◆ **Assignment**
Retype each entry. Leave every word as it is.

◆ **Stored data**
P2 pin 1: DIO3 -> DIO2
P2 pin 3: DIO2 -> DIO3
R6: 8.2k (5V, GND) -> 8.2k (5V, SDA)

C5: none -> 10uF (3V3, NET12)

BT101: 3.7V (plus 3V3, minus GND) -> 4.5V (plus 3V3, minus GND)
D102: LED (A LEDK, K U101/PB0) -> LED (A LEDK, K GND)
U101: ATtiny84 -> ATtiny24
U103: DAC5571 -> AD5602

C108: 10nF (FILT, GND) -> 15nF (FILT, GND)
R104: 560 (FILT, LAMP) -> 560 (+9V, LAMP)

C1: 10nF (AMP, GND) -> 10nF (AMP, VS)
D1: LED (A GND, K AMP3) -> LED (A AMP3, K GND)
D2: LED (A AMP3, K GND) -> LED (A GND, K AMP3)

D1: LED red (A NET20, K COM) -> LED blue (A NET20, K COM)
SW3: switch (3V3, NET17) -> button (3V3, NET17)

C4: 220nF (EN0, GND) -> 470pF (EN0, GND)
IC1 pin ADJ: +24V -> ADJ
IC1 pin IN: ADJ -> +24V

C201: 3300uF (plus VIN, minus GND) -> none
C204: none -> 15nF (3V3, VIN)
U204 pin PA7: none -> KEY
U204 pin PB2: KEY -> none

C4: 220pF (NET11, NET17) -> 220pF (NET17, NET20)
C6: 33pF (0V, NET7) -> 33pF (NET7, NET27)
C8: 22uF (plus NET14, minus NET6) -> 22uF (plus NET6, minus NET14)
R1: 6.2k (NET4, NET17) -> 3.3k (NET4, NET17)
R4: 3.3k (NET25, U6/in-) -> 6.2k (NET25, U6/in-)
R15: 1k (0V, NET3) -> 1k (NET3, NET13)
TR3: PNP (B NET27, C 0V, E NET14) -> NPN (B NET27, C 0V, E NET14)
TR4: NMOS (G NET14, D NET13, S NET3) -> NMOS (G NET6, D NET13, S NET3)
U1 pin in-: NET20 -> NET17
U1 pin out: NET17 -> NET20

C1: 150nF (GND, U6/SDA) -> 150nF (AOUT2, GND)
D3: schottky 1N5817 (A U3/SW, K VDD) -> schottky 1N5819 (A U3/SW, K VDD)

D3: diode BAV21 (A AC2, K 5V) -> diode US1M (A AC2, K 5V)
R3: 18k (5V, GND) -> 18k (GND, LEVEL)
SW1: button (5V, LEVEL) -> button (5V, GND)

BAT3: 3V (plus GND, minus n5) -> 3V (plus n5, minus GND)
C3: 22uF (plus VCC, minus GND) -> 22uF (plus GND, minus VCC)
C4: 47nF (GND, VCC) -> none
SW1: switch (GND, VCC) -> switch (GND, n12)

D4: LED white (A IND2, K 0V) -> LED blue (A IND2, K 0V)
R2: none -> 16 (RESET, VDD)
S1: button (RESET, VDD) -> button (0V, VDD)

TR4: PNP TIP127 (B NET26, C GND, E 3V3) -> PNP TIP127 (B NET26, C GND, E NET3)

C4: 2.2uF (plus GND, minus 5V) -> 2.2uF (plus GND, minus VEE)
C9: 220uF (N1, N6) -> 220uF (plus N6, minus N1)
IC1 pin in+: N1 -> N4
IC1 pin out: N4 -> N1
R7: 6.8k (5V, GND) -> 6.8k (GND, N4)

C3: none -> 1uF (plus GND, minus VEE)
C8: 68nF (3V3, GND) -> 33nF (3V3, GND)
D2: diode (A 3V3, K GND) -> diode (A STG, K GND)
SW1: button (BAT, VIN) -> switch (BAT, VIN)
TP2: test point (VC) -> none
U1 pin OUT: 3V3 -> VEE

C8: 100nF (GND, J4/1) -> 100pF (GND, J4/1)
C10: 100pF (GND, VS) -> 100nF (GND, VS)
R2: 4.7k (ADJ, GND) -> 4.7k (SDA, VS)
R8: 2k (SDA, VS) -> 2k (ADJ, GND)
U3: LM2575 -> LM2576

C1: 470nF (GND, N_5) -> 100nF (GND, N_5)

◆ **Task answer**
P2 pin 1: DIO3 -> DIO2
P2 pin 3: DIO2 -> DIO3
R6: 8.2k (5V, GND) -> 8.2k (5V, SDA)

C5: none -> 10uF (3V3, NET12)

BT101: 3.7V (plus 3V3, minus GND) -> 4.5V (plus 3V3, minus GND)
D102: LED (A LEDK, K U101/PB0) -> LED (A LEDK, K GND)
U101: ATtiny84 -> ATtiny24
U103: DAC5571 -> AD5602

C108: 10nF (FILT, GND) -> 15nF (FILT, GND)
R104: 560 (FILT, LAMP) -> 560 (+9V, LAMP)

C1: 10nF (AMP, GND) -> 10nF (AMP, VS)
D1: LED (A GND, K AMP3) -> LED (A AMP3, K GND)
D2: LED (A AMP3, K GND) -> LED (A GND, K AMP3)

D1: LED red (A NET20, K COM) -> LED blue (A NET20, K COM)
SW3: switch (3V3, NET17) -> button (3V3, NET17)

C4: 220nF (EN0, GND) -> 470pF (EN0, GND)
IC1 pin ADJ: +24V -> ADJ
IC1 pin IN: ADJ -> +24V

C201: 3300uF (plus VIN, minus GND) -> none
C204: none -> 15nF (3V3, VIN)
U204 pin PA7: none -> KEY
U204 pin PB2: KEY -> none

C4: 220pF (NET11, NET17) -> 220pF (NET17, NET20)
C6: 33pF (0V, NET7) -> 33pF (NET7, NET27)
C8: 22uF (plus NET14, minus NET6) -> 22uF (plus NET6, minus NET14)
R1: 6.2k (NET4, NET17) -> 3.3k (NET4, NET17)
R4: 3.3k (NET25, U6/in-) -> 6.2k (NET25, U6/in-)
R15: 1k (0V, NET3) -> 1k (NET3, NET13)
TR3: PNP (B NET27, C 0V, E NET14) -> NPN (B NET27, C 0V, E NET14)
TR4: NMOS (G NET14, D NET13, S NET3) -> NMOS (G NET6, D NET13, S NET3)
U1 pin in-: NET20 -> NET17
U1 pin out: NET17 -> NET20

C1: 150nF (GND, U6/SDA) -> 150nF (AOUT2, GND)
D3: schottky 1N5817 (A U3/SW, K VDD) -> schottky 1N5819 (A U3/SW, K VDD)

D3: diode BAV21 (A AC2, K 5V) -> diode US1M (A AC2, K 5V)
R3: 18k (5V, GND) -> 18k (GND, LEVEL)
SW1: button (5V, LEVEL) -> button (5V, GND)

BAT3: 3V (plus GND, minus n5) -> 3V (plus n5, minus GND)
C3: 22uF (plus VCC, minus GND) -> 22uF (plus GND, minus VCC)
C4: 47nF (GND, VCC) -> none
SW1: switch (GND, VCC) -> switch (GND, n12)

D4: LED white (A IND2, K 0V) -> LED blue (A IND2, K 0V)
R2: none -> 16 (RESET, VDD)
S1: button (RESET, VDD) -> button (0V, VDD)

TR4: PNP TIP127 (B NET26, C GND, E 3V3) -> PNP TIP127 (B NET26, C GND, E NET3)

C4: 2.2uF (plus GND, minus 5V) -> 2.2uF (plus GND, minus VEE)
C9: 220uF (N1, N6) -> 220uF (plus N6, minus N1)
IC1 pin in+: N1 -> N4
IC1 pin out: N4 -> N1
R7: 6.8k (5V, GND) -> 6.8k (GND, N4)

C3: none -> 1uF (plus GND, minus VEE)
C8: 68nF (3V3, GND) -> 33nF (3V3, GND)
D2: diode (A 3V3, K GND) -> diode (A STG, K GND)
SW1: button (BAT, VIN) -> switch (BAT, VIN)
TP2: test point (VC) -> none
U1 pin OUT: 3V3 -> VEE

C8: 100nF (GND, J4/1) -> 100pF (GND, J4/1)
C10: 100pF (GND, VS) -> 100nF (GND, VS)
R2: 4.7k (ADJ, GND) -> 4.7k (SDA, VS)
R8: 2k (SDA, VS) -> 2k (ADJ, GND)
U3: LM2575 -> LM2576

C1: 470nF (GND, N_5) -> 100nF (GND, N_5)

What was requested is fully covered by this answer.